## Task
Could you transcribe the entries below exactly, starting at the line that contains "256, 699, 340)" and stopping at the last line, without any pictures?

[Records from a dataset]

--------------------------------

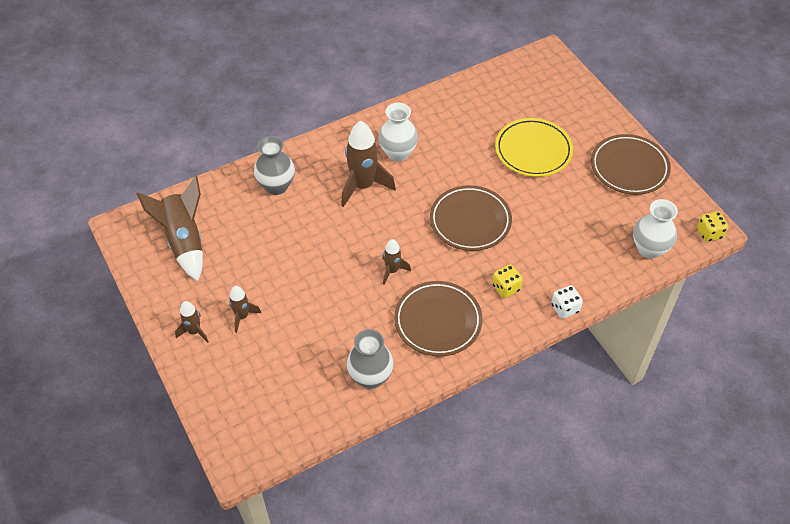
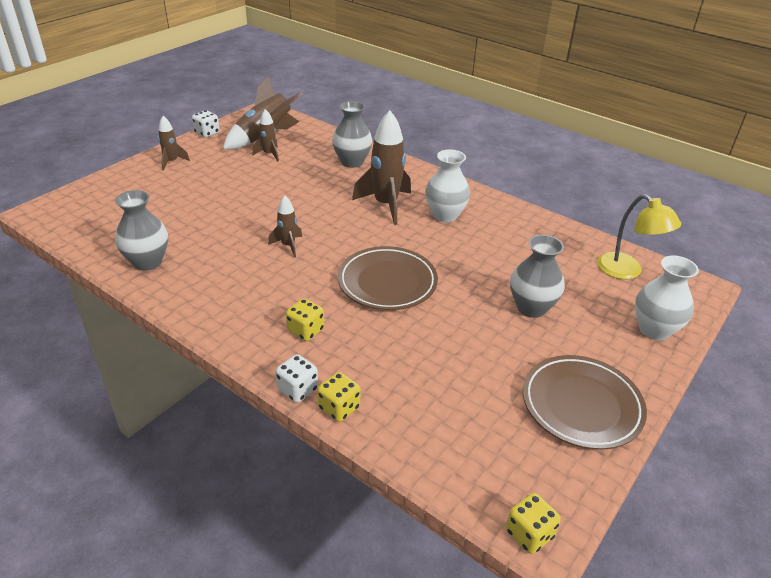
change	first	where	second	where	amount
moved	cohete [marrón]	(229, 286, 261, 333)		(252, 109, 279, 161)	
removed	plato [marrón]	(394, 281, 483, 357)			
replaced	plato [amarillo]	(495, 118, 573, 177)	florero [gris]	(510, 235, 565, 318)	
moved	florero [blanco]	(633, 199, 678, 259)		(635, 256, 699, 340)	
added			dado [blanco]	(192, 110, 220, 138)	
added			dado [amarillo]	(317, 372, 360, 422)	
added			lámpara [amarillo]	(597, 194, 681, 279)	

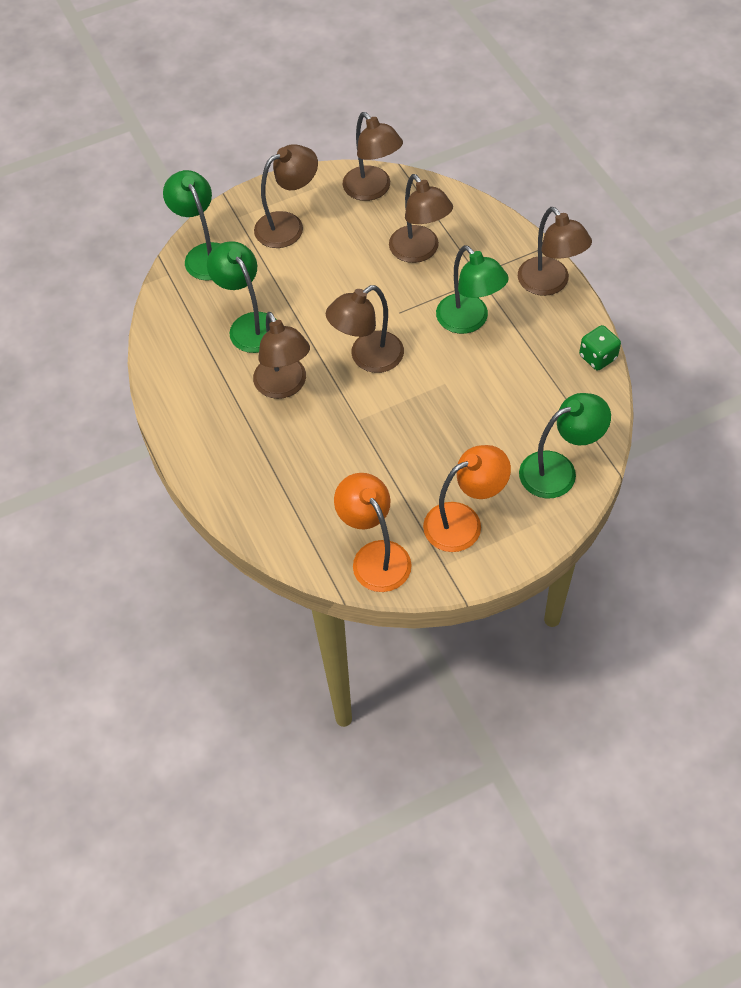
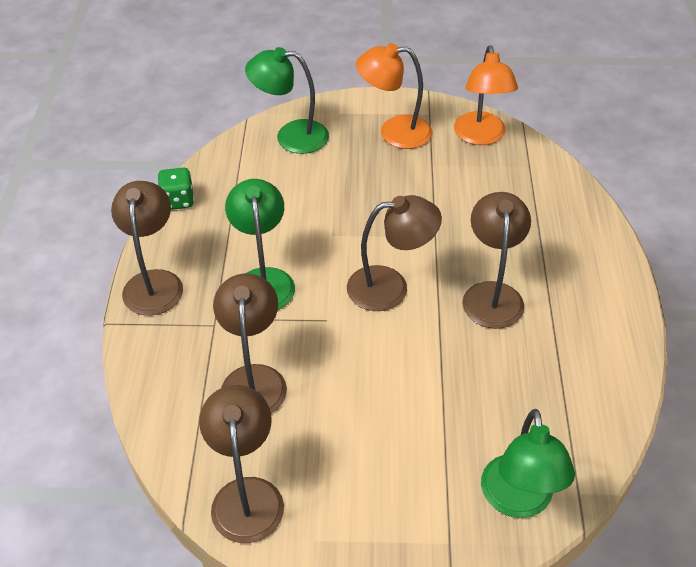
change	first	where	second	where	amount
removed	lámpara [verde]	(207, 241, 277, 353)			
removed	lámpara [marrón]	(254, 144, 318, 248)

--------------------------------

## Answer box
moved	florero [blanco]	(633, 199, 678, 259)		(635, 256, 699, 340)	
added			dado [blanco]	(192, 110, 220, 138)	
added			dado [amarillo]	(317, 372, 360, 422)	
added			lámpara [amarillo]	(597, 194, 681, 279)	

change	first	where	second	where	amount
removed	lámpara [verde]	(207, 241, 277, 353)			
removed	lámpara [marrón]	(254, 144, 318, 248)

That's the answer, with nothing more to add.